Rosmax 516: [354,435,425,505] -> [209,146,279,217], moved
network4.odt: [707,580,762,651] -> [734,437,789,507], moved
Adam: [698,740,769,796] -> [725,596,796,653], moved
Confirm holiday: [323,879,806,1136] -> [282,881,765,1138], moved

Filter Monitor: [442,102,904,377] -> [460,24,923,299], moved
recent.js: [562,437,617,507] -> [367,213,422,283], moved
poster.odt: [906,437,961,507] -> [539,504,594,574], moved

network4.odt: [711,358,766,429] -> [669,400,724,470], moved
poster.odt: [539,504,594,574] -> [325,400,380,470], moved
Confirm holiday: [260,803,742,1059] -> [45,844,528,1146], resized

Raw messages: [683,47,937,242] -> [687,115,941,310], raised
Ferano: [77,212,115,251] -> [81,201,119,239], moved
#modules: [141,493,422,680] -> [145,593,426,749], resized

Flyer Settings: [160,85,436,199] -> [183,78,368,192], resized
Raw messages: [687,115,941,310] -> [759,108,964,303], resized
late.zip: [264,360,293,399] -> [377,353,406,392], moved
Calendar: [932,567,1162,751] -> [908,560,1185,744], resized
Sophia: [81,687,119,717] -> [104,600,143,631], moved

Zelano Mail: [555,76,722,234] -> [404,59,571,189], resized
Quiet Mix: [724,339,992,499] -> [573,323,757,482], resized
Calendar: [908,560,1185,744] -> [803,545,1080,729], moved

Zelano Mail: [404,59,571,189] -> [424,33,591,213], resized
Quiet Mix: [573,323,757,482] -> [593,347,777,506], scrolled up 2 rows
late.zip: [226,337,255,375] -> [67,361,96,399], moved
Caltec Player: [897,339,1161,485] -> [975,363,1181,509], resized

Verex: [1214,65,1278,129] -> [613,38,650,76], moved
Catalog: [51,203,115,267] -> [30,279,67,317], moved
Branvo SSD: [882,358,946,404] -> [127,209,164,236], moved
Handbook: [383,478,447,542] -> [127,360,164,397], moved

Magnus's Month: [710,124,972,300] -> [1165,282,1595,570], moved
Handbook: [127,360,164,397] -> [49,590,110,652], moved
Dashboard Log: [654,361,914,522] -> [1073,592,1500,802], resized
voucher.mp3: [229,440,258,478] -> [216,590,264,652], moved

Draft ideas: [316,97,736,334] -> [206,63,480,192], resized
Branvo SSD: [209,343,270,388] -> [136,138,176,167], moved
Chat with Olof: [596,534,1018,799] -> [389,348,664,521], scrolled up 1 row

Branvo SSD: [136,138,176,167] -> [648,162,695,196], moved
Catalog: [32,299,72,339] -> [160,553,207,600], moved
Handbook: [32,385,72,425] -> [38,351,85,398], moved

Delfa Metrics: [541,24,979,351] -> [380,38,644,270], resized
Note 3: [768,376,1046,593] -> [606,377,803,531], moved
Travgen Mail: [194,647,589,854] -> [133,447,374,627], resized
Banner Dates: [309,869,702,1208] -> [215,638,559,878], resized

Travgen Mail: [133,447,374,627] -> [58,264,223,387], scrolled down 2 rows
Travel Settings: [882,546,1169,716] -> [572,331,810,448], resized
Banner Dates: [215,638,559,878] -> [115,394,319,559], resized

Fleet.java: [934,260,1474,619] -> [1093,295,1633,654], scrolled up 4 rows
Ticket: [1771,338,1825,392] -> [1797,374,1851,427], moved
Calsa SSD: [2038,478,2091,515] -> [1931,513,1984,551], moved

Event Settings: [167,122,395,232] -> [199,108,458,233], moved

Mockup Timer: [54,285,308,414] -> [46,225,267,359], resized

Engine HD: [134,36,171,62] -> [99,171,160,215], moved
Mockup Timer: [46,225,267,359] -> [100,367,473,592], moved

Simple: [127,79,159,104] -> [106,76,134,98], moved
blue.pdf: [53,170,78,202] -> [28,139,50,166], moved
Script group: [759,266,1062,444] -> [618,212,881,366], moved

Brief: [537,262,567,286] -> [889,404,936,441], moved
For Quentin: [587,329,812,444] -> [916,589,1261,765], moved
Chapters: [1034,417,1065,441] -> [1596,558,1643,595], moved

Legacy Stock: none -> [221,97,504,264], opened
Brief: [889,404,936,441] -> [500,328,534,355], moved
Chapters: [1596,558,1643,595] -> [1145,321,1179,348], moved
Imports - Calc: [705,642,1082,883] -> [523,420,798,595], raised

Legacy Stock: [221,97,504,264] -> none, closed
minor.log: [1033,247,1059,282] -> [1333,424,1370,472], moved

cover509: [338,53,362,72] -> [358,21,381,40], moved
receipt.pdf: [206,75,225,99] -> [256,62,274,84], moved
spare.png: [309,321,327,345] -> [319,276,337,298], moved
★ ★ ★ ★ ★
> **TASK TO CARRY OUT**: Nothing should be left out: return all of the records exactly.

> **THE ANSWER**:
Rosmax 516: [354,435,425,505] -> [209,146,279,217], moved
network4.odt: [707,580,762,651] -> [734,437,789,507], moved
Adam: [698,740,769,796] -> [725,596,796,653], moved
Confirm holiday: [323,879,806,1136] -> [282,881,765,1138], moved

Filter Monitor: [442,102,904,377] -> [460,24,923,299], moved
recent.js: [562,437,617,507] -> [367,213,422,283], moved
poster.odt: [906,437,961,507] -> [539,504,594,574], moved

network4.odt: [711,358,766,429] -> [669,400,724,470], moved
poster.odt: [539,504,594,574] -> [325,400,380,470], moved
Confirm holiday: [260,803,742,1059] -> [45,844,528,1146], resized

Raw messages: [683,47,937,242] -> [687,115,941,310], raised
Ferano: [77,212,115,251] -> [81,201,119,239], moved
#modules: [141,493,422,680] -> [145,593,426,749], resized

Flyer Settings: [160,85,436,199] -> [183,78,368,192], resized
Raw messages: [687,115,941,310] -> [759,108,964,303], resized
late.zip: [264,360,293,399] -> [377,353,406,392], moved
Calendar: [932,567,1162,751] -> [908,560,1185,744], resized
Sophia: [81,687,119,717] -> [104,600,143,631], moved

Zelano Mail: [555,76,722,234] -> [404,59,571,189], resized
Quiet Mix: [724,339,992,499] -> [573,323,757,482], resized
Calendar: [908,560,1185,744] -> [803,545,1080,729], moved

Zelano Mail: [404,59,571,189] -> [424,33,591,213], resized
Quiet Mix: [573,323,757,482] -> [593,347,777,506], scrolled up 2 rows
late.zip: [226,337,255,375] -> [67,361,96,399], moved
Caltec Player: [897,339,1161,485] -> [975,363,1181,509], resized

Verex: [1214,65,1278,129] -> [613,38,650,76], moved
Catalog: [51,203,115,267] -> [30,279,67,317], moved
Branvo SSD: [882,358,946,404] -> [127,209,164,236], moved
Handbook: [383,478,447,542] -> [127,360,164,397], moved

Magnus's Month: [710,124,972,300] -> [1165,282,1595,570], moved
Handbook: [127,360,164,397] -> [49,590,110,652], moved
Dashboard Log: [654,361,914,522] -> [1073,592,1500,802], resized
voucher.mp3: [229,440,258,478] -> [216,590,264,652], moved

Draft ideas: [316,97,736,334] -> [206,63,480,192], resized
Branvo SSD: [209,343,270,388] -> [136,138,176,167], moved
Chat with Olof: [596,534,1018,799] -> [389,348,664,521], scrolled up 1 row

Branvo SSD: [136,138,176,167] -> [648,162,695,196], moved
Catalog: [32,299,72,339] -> [160,553,207,600], moved
Handbook: [32,385,72,425] -> [38,351,85,398], moved

Delfa Metrics: [541,24,979,351] -> [380,38,644,270], resized
Note 3: [768,376,1046,593] -> [606,377,803,531], moved
Travgen Mail: [194,647,589,854] -> [133,447,374,627], resized
Banner Dates: [309,869,702,1208] -> [215,638,559,878], resized

Travgen Mail: [133,447,374,627] -> [58,264,223,387], scrolled down 2 rows
Travel Settings: [882,546,1169,716] -> [572,331,810,448], resized
Banner Dates: [215,638,559,878] -> [115,394,319,559], resized

Fleet.java: [934,260,1474,619] -> [1093,295,1633,654], scrolled up 4 rows
Ticket: [1771,338,1825,392] -> [1797,374,1851,427], moved
Calsa SSD: [2038,478,2091,515] -> [1931,513,1984,551], moved

Event Settings: [167,122,395,232] -> [199,108,458,233], moved

Mockup Timer: [54,285,308,414] -> [46,225,267,359], resized

Engine HD: [134,36,171,62] -> [99,171,160,215], moved
Mockup Timer: [46,225,267,359] -> [100,367,473,592], moved

Simple: [127,79,159,104] -> [106,76,134,98], moved
blue.pdf: [53,170,78,202] -> [28,139,50,166], moved
Script group: [759,266,1062,444] -> [618,212,881,366], moved

Brief: [537,262,567,286] -> [889,404,936,441], moved
For Quentin: [587,329,812,444] -> [916,589,1261,765], moved
Chapters: [1034,417,1065,441] -> [1596,558,1643,595], moved

Legacy Stock: none -> [221,97,504,264], opened
Brief: [889,404,936,441] -> [500,328,534,355], moved
Chapters: [1596,558,1643,595] -> [1145,321,1179,348], moved
Imports - Calc: [705,642,1082,883] -> [523,420,798,595], raised

Legacy Stock: [221,97,504,264] -> none, closed
minor.log: [1033,247,1059,282] -> [1333,424,1370,472], moved

cover509: [338,53,362,72] -> [358,21,381,40], moved
receipt.pdf: [206,75,225,99] -> [256,62,274,84], moved
spare.png: [309,321,327,345] -> [319,276,337,298], moved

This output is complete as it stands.